Only the lines from the one bearing "(536, 218) = (903, 248): yellow" through the end of the entries should be output, exactly as they stand, and pictures should be skipped.

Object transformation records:
● ● ● ●

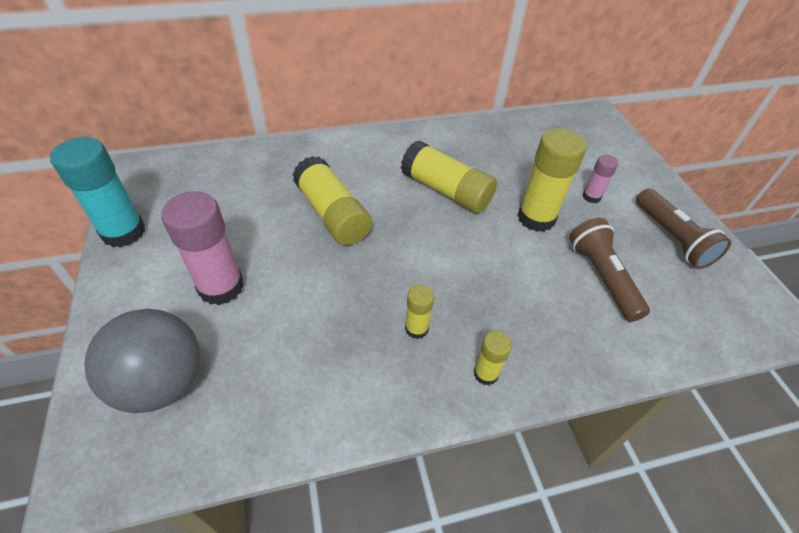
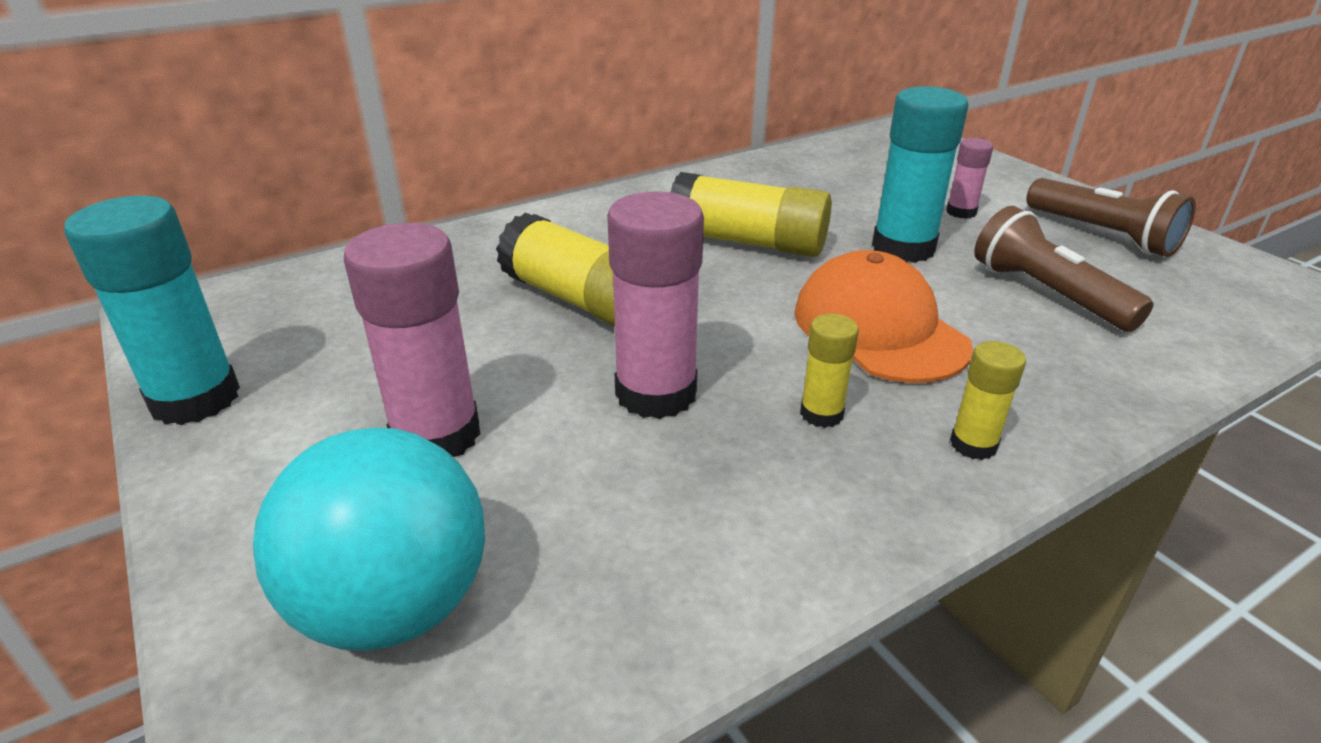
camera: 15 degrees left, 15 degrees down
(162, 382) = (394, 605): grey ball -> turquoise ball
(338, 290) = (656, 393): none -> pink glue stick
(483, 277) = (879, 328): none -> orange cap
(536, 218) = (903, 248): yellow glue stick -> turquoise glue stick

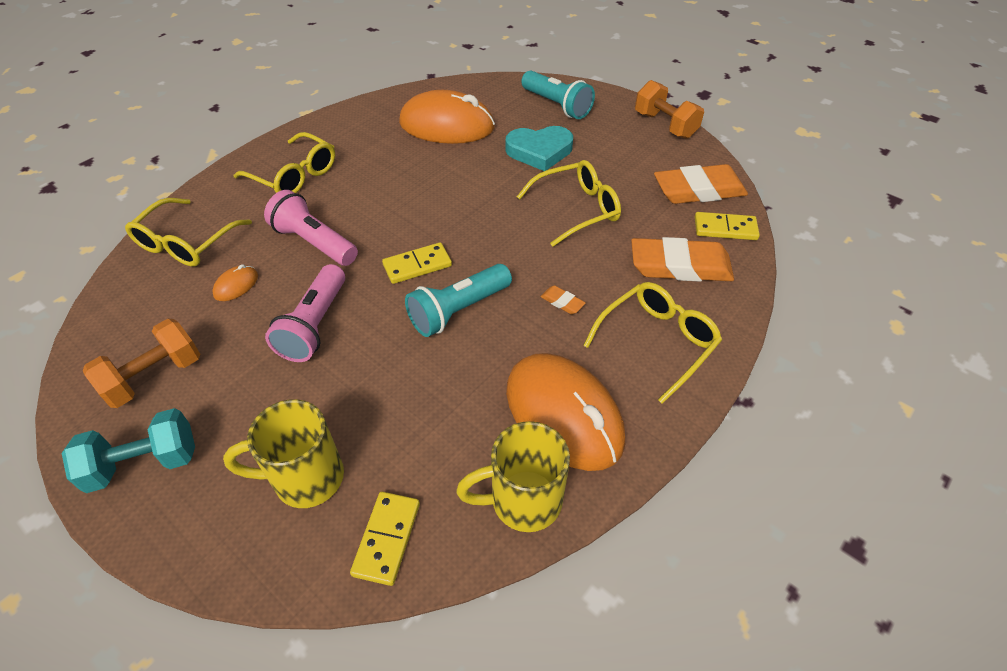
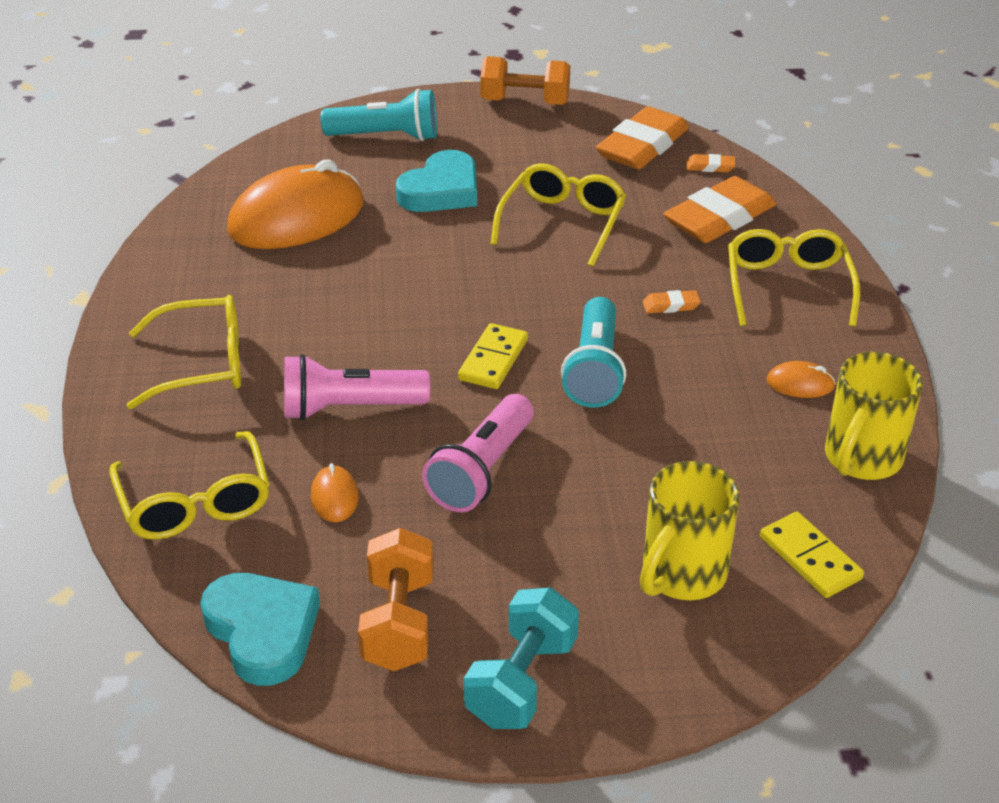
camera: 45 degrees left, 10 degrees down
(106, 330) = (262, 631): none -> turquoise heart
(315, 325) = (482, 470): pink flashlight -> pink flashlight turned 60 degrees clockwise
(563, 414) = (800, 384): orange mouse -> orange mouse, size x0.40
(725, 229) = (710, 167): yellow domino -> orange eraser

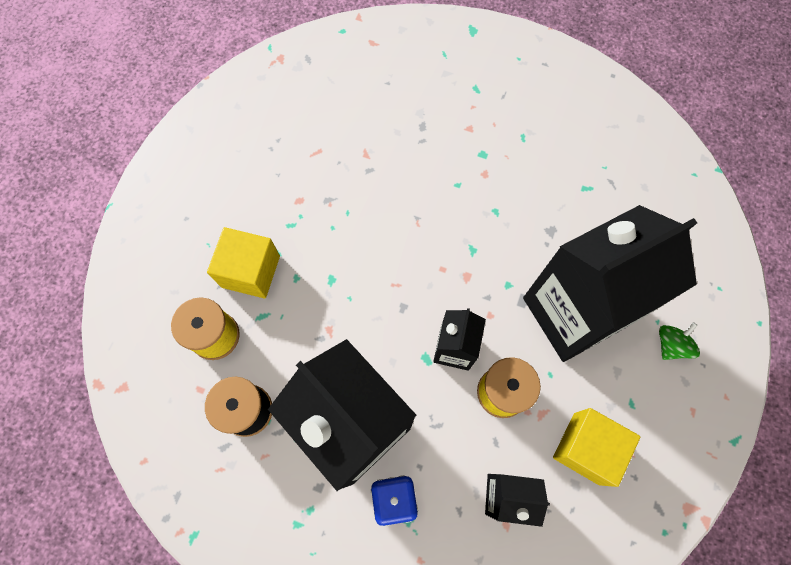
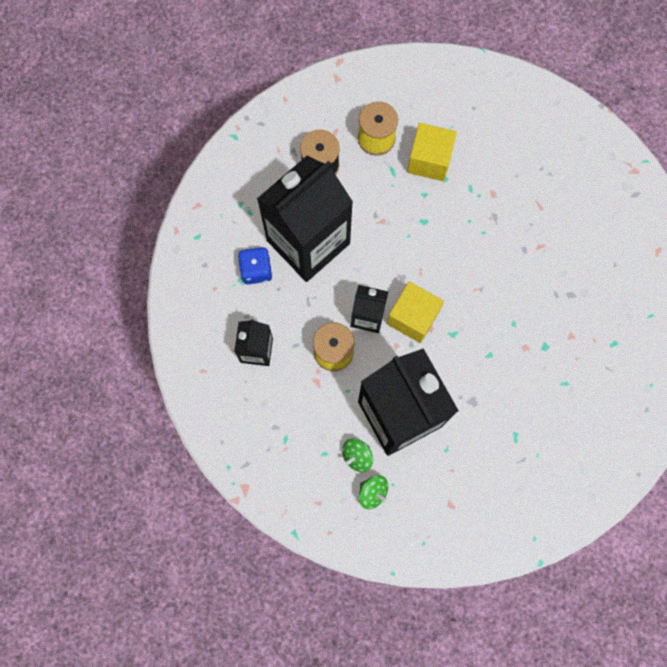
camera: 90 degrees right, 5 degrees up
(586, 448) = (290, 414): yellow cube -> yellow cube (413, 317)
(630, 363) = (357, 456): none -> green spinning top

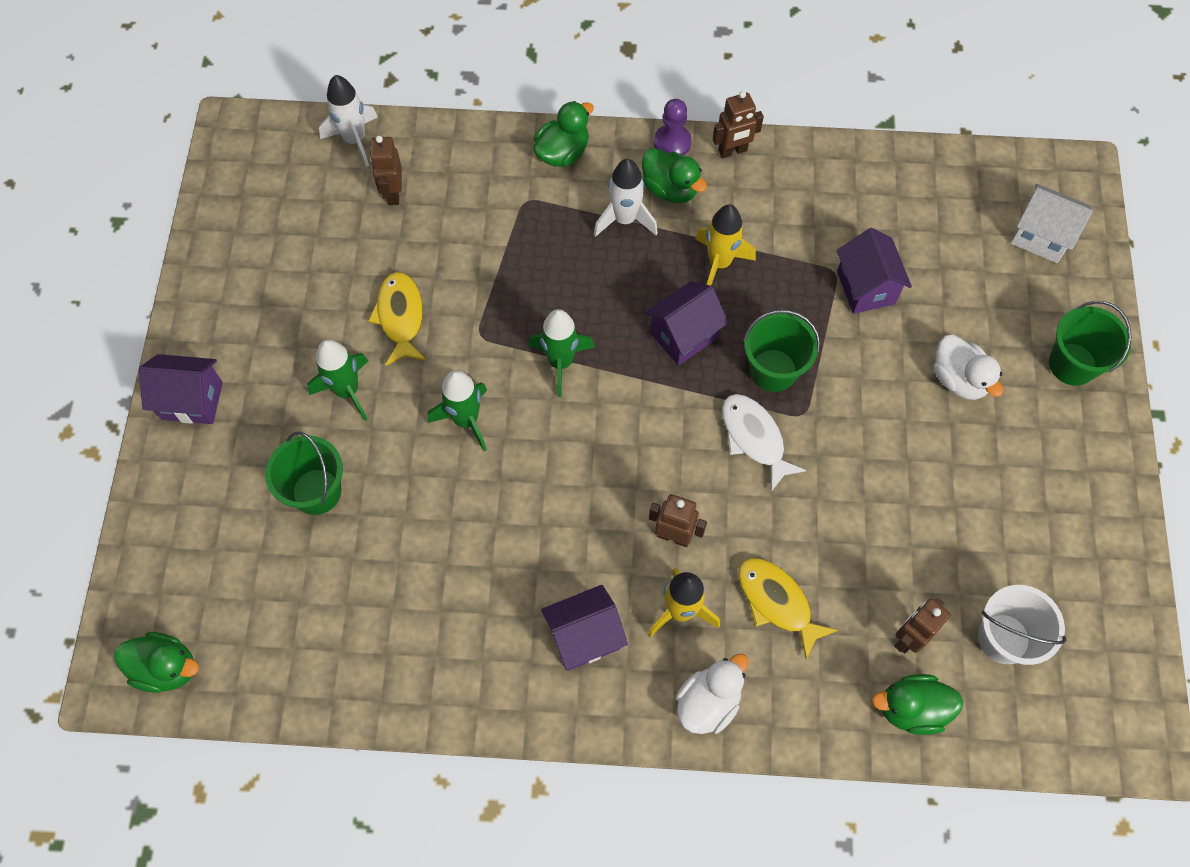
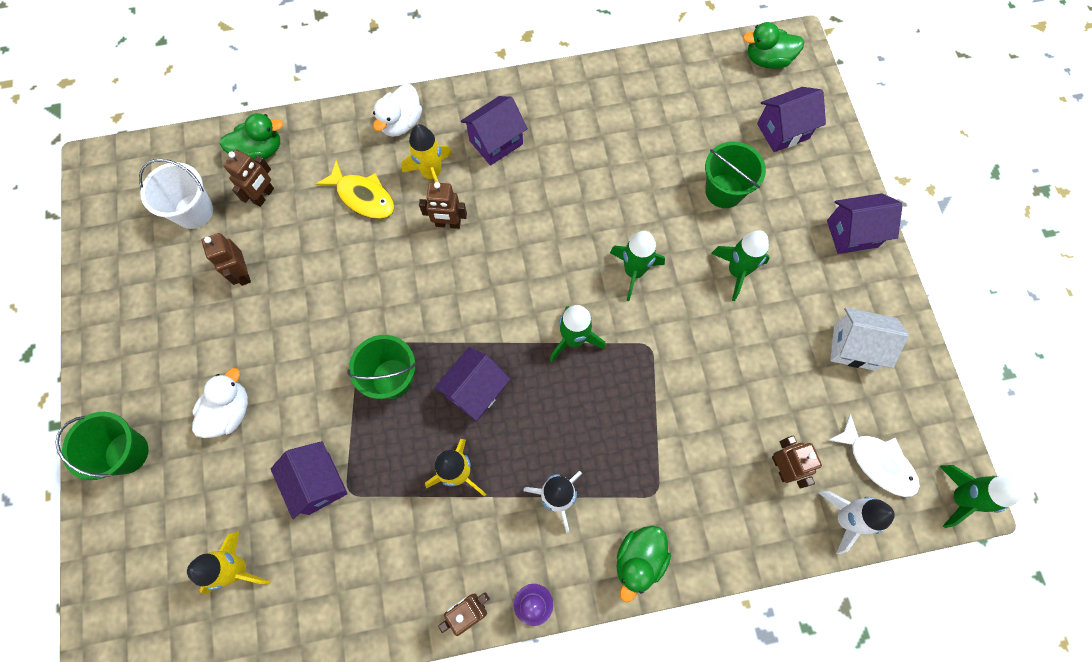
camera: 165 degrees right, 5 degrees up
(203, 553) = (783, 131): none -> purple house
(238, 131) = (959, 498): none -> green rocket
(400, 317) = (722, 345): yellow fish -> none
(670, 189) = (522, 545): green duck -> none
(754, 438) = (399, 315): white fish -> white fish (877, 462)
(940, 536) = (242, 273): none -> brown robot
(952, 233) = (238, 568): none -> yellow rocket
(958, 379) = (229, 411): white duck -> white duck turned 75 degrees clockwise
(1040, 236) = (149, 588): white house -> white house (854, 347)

● ● ● ●

> **RESPONSE BELOW**:
(536, 218) = (903, 248): yellow glue stick -> turquoise glue stick

camera: 45 degrees left, 10 degrees down
(106, 330) = (262, 631): none -> turquoise heart
(315, 325) = (482, 470): pink flashlight -> pink flashlight turned 60 degrees clockwise
(563, 414) = (800, 384): orange mouse -> orange mouse, size x0.40
(725, 229) = (710, 167): yellow domino -> orange eraser

camera: 90 degrees right, 5 degrees up
(586, 448) = (290, 414): yellow cube -> yellow cube (413, 317)
(630, 363) = (357, 456): none -> green spinning top

camera: 165 degrees right, 5 degrees up
(203, 553) = (783, 131): none -> purple house
(238, 131) = (959, 498): none -> green rocket
(400, 317) = (722, 345): yellow fish -> none
(670, 189) = (522, 545): green duck -> none
(754, 438) = (399, 315): white fish -> white fish (877, 462)
(940, 536) = (242, 273): none -> brown robot
(952, 233) = (238, 568): none -> yellow rocket
(958, 379) = (229, 411): white duck -> white duck turned 75 degrees clockwise
(1040, 236) = (149, 588): white house -> white house (854, 347)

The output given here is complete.